## What to do
Give again, unaltered, the line with "SCALE1 pin SCK: TX -> D6" and all lines that follow it in the listing below, minus any pictures.
------------------------------
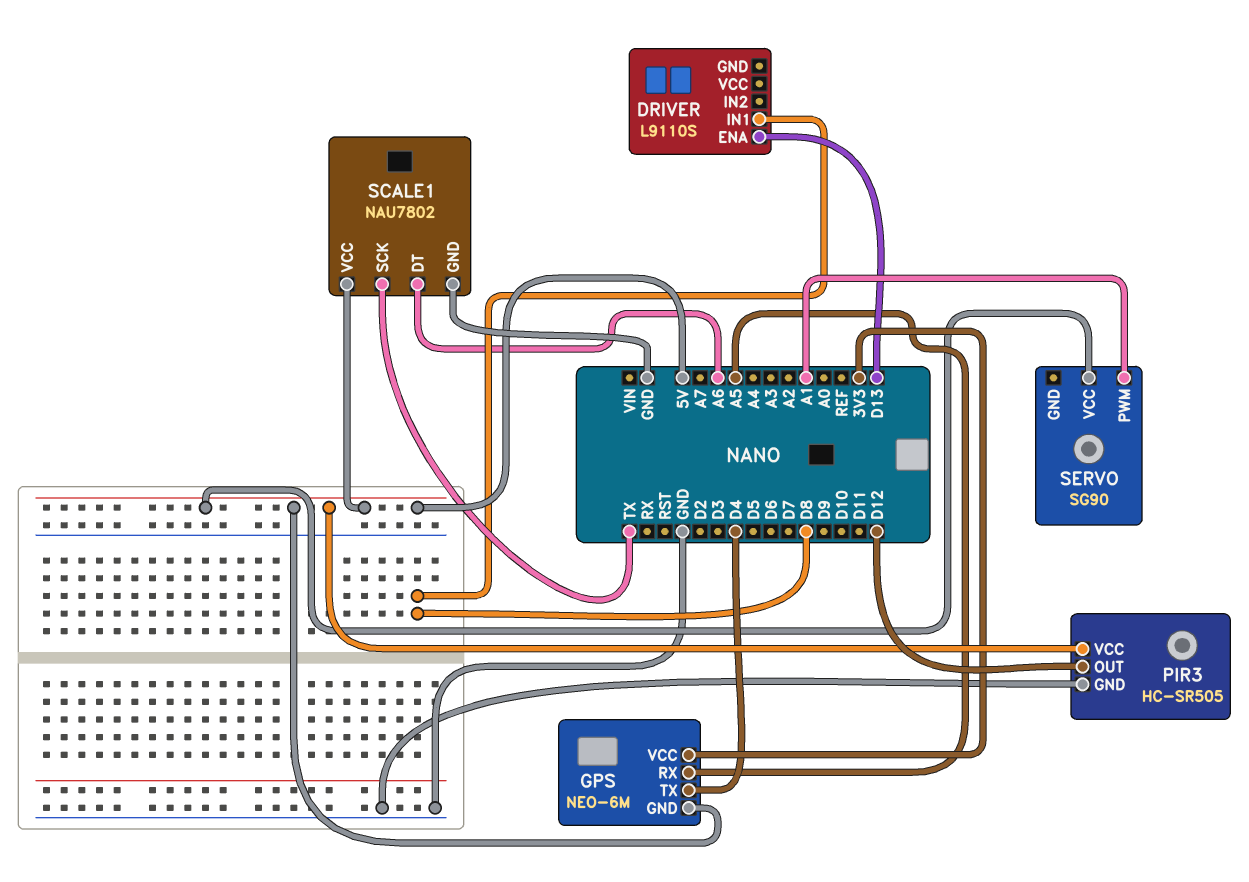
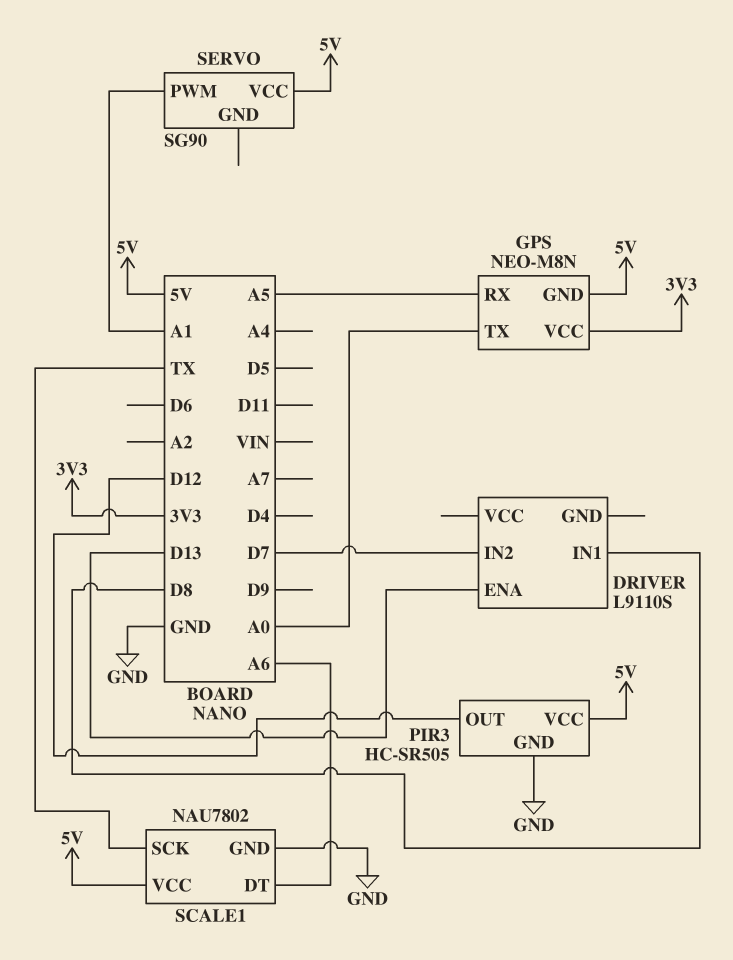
DRIVER pin IN2: none -> D7
GPS: NEO-6M -> NEO-M8N
GPS pin TX: D4 -> A0

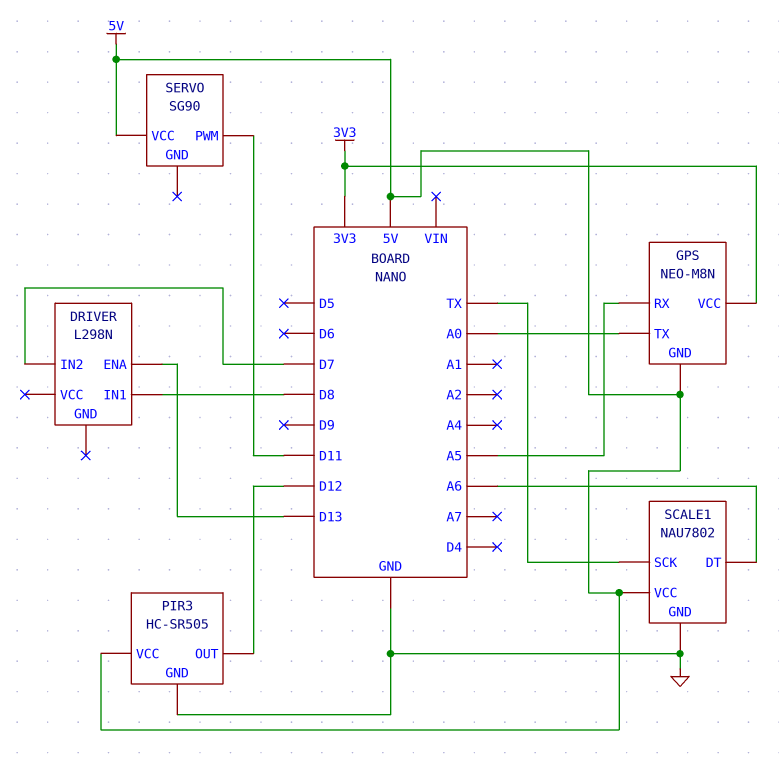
DRIVER: L9110S -> L298N
SERVO pin PWM: A1 -> D11

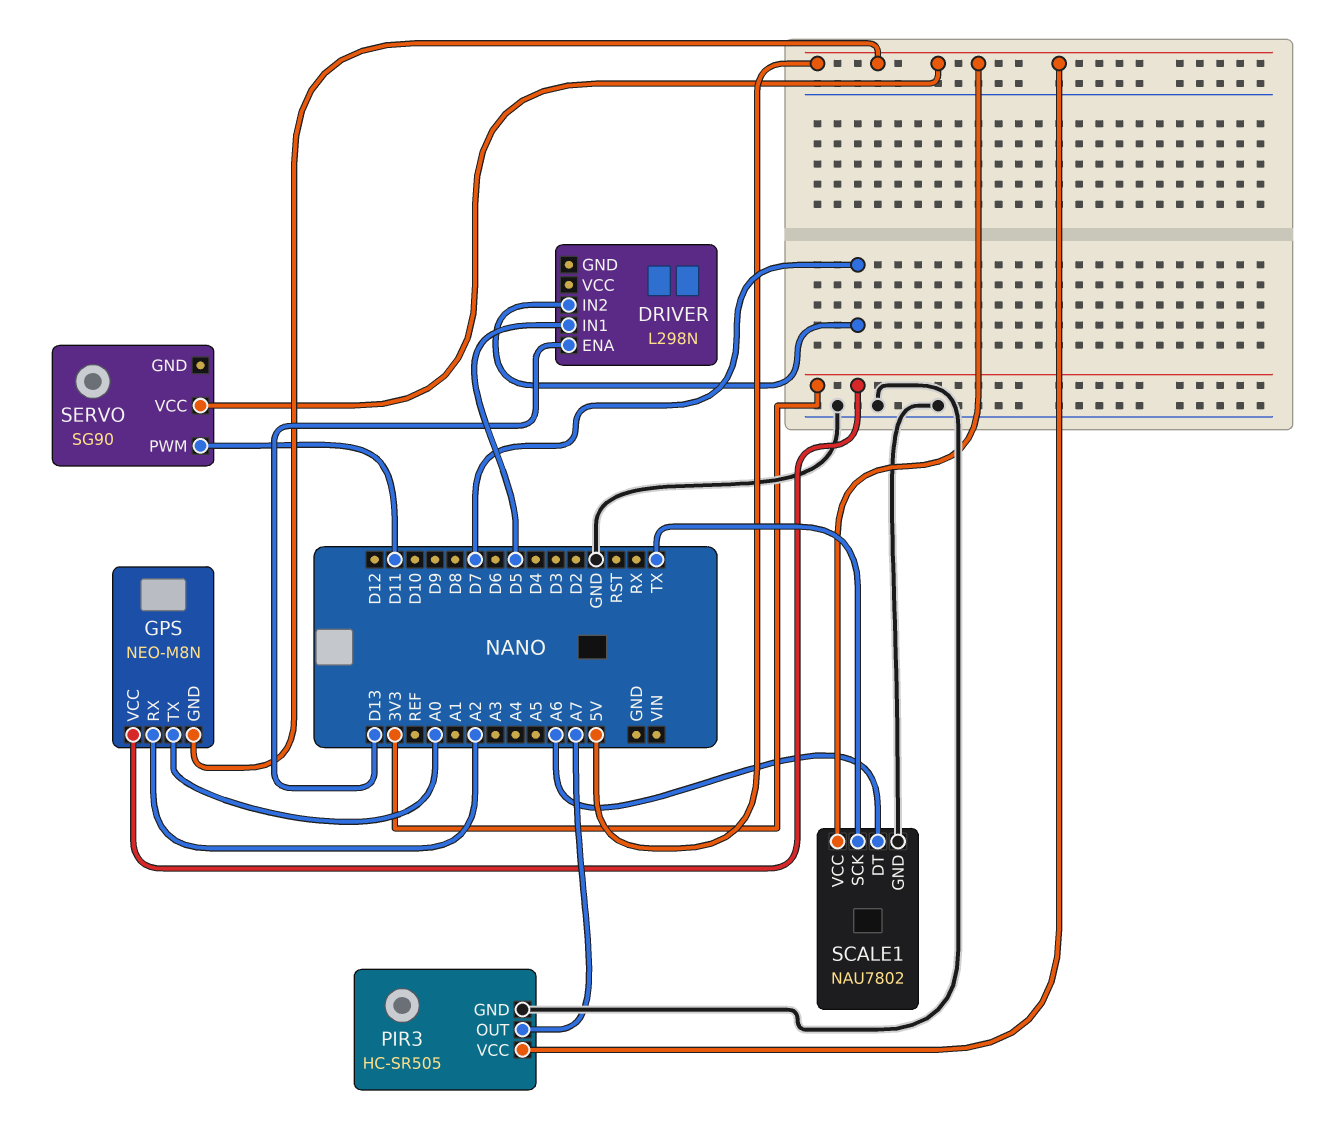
DRIVER pin IN1: D8 -> D5
GPS pin RX: A5 -> A2
PIR3 pin OUT: D12 -> A7

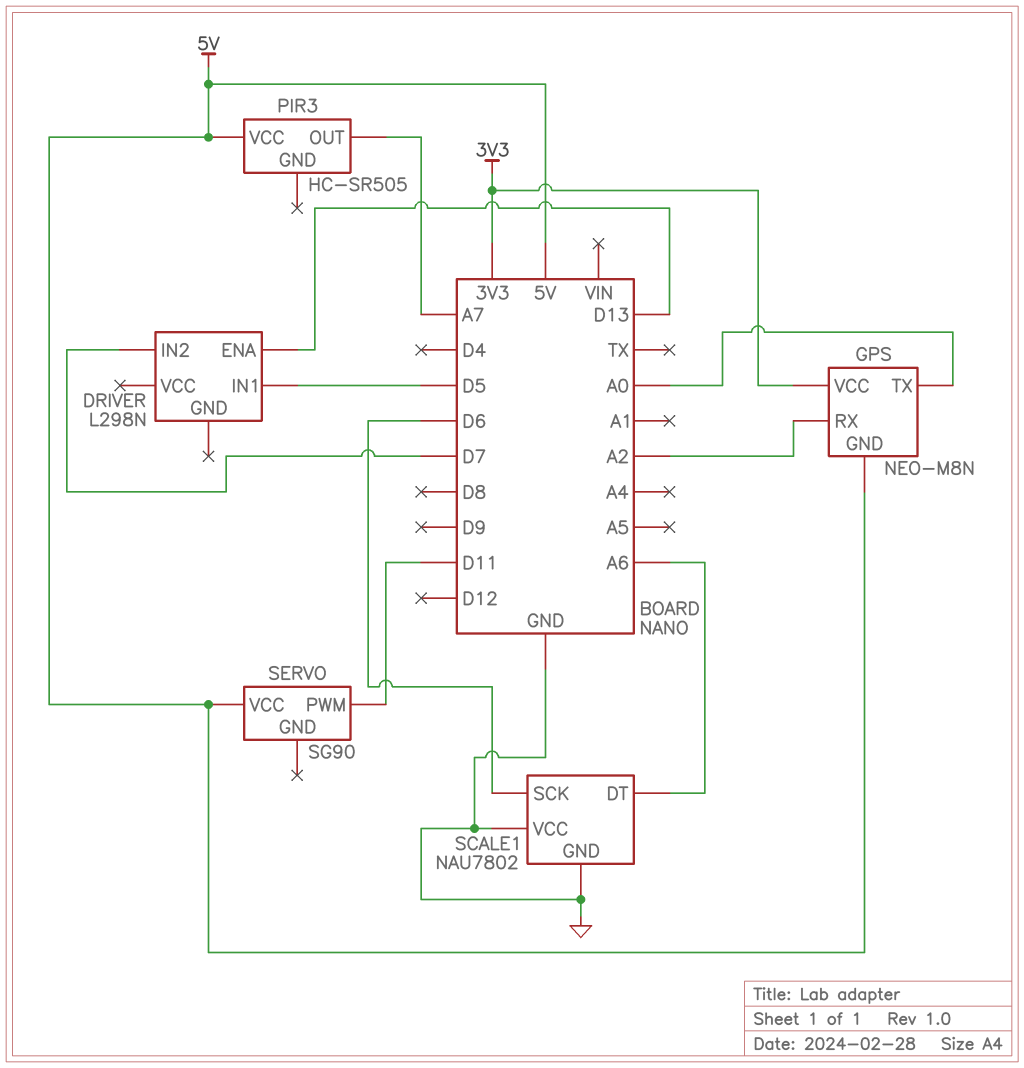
PIR3 pin GND: GND -> none
SCALE1 pin SCK: TX -> D6
SCALE1 pin VCC: 5V -> GND

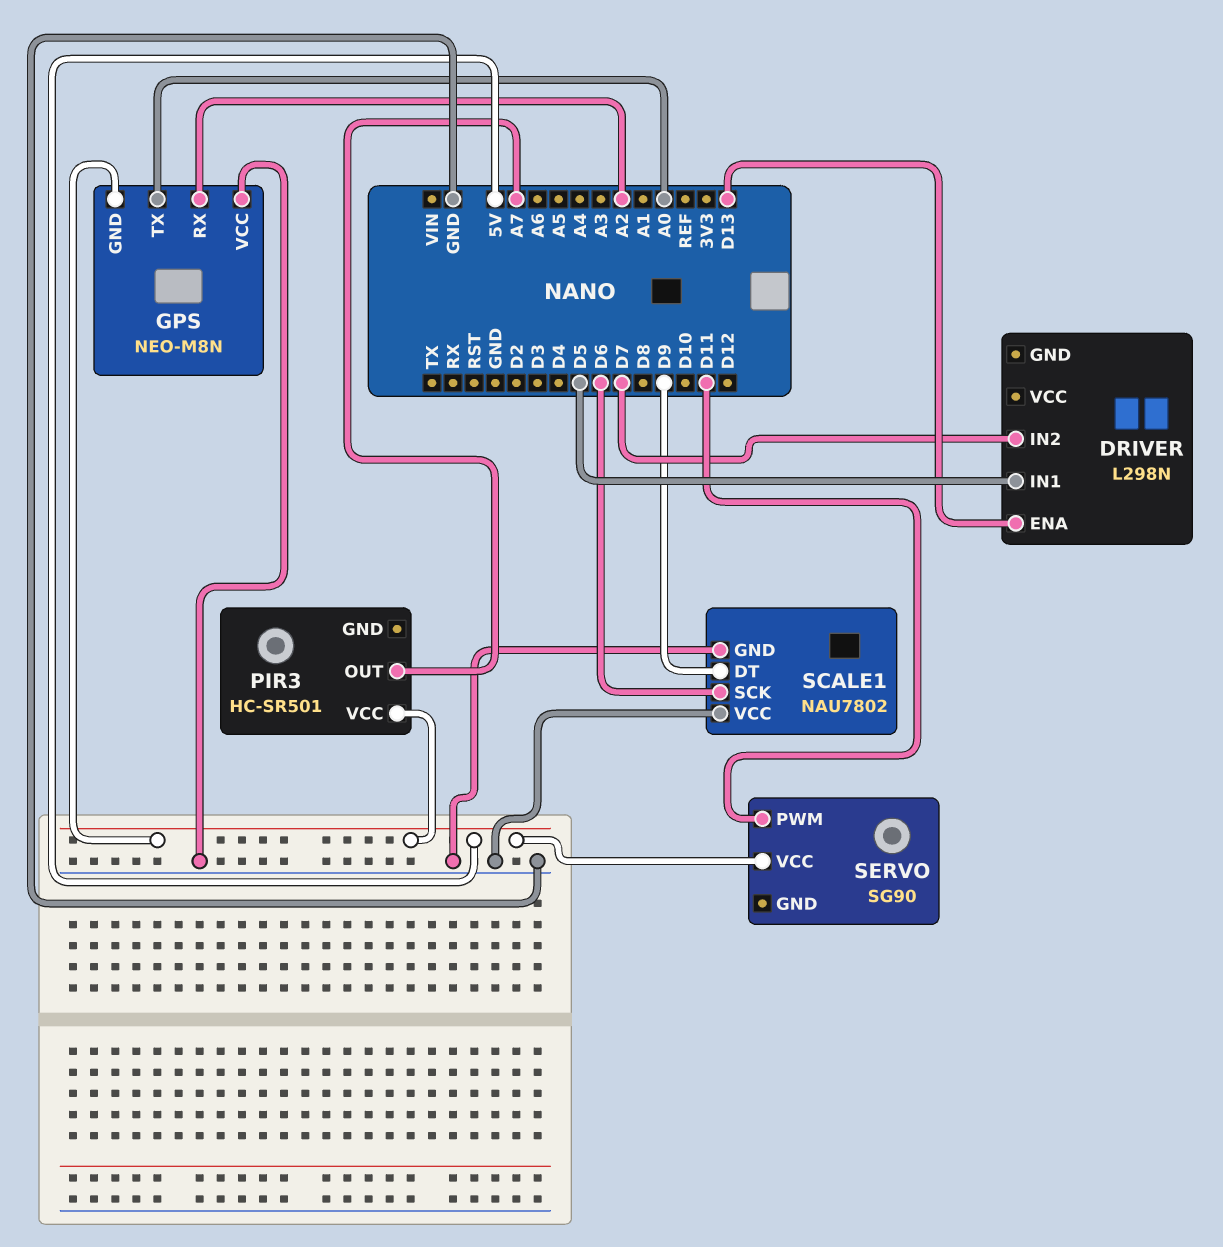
GPS pin VCC: 3V3 -> GND
PIR3: HC-SR505 -> HC-SR501
SCALE1 pin DT: A6 -> D9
------------------------------
## Reply
SCALE1 pin SCK: TX -> D6
SCALE1 pin VCC: 5V -> GND

GPS pin VCC: 3V3 -> GND
PIR3: HC-SR505 -> HC-SR501
SCALE1 pin DT: A6 -> D9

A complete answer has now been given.